>>>>

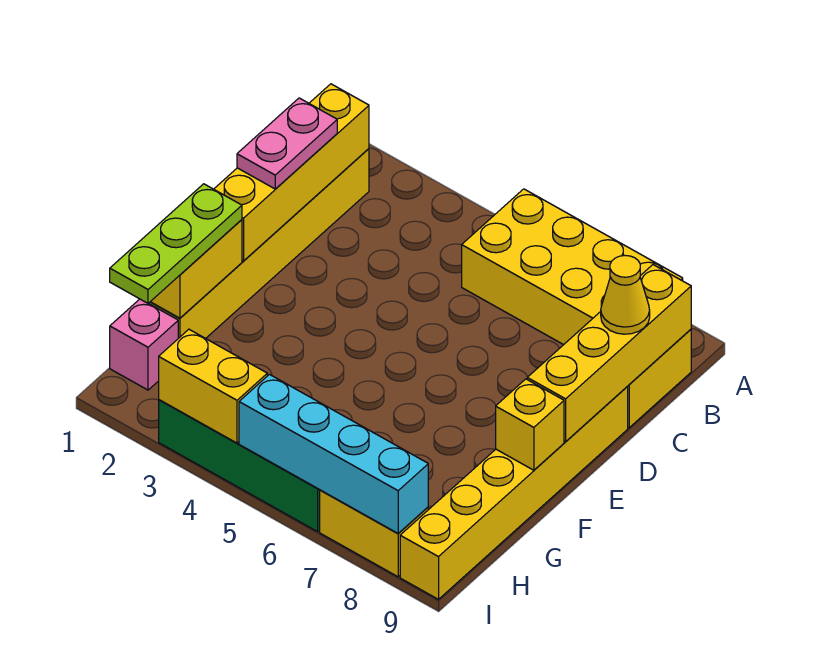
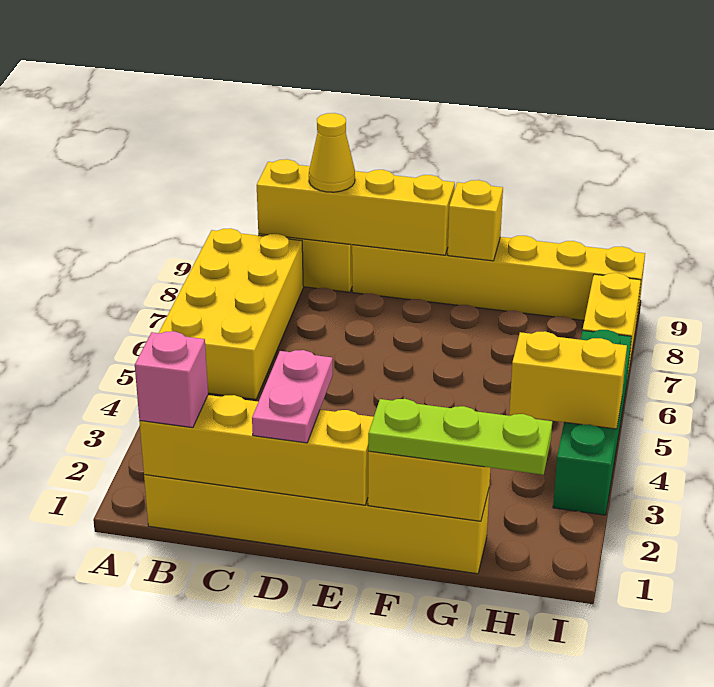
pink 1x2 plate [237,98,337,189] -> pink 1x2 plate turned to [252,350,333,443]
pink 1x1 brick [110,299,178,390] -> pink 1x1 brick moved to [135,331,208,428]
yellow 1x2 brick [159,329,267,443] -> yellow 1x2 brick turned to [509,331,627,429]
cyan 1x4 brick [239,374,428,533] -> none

<<<<
>>>>

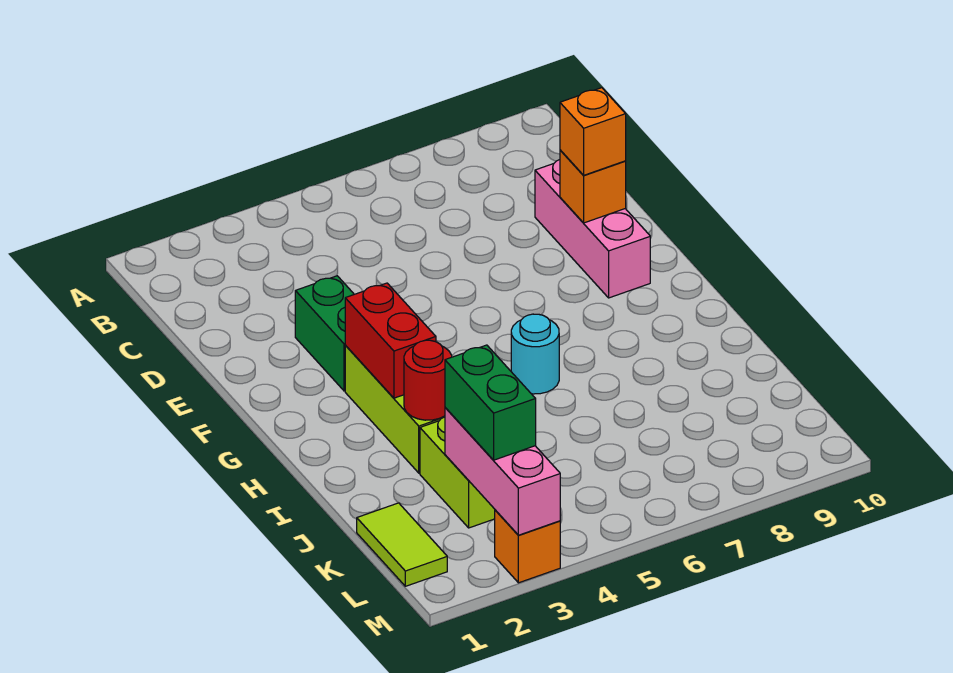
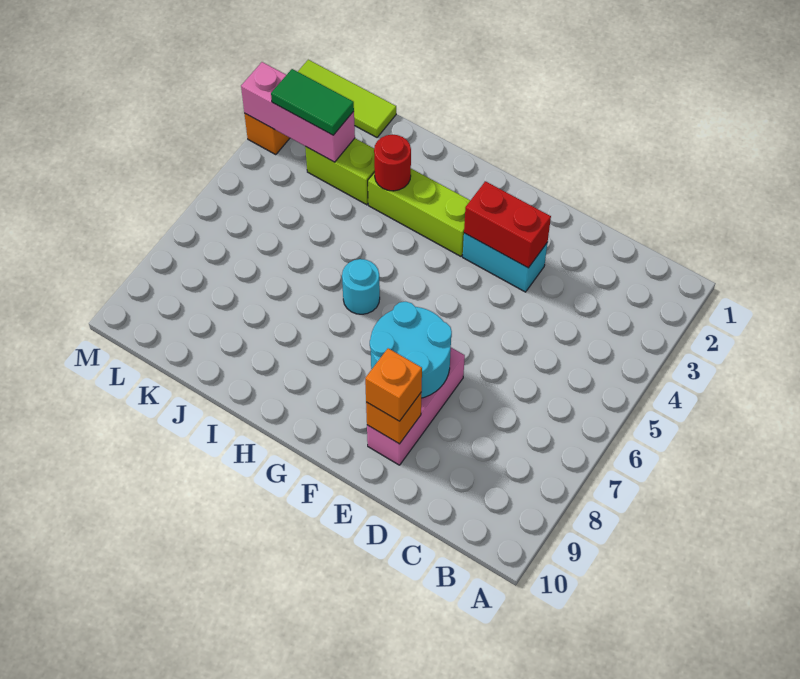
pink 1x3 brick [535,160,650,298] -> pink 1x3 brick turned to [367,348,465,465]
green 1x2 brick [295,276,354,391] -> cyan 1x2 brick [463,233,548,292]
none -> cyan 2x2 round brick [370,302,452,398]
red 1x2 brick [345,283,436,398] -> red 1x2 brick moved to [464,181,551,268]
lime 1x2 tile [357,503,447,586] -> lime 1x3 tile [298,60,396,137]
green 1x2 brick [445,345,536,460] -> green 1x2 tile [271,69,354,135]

<<<<

All lines holding the word "green" must be found in the listing and copied.

green 1x2 brick [295,276,354,391] -> cyan 1x2 brick [463,233,548,292]
green 1x2 brick [445,345,536,460] -> green 1x2 tile [271,69,354,135]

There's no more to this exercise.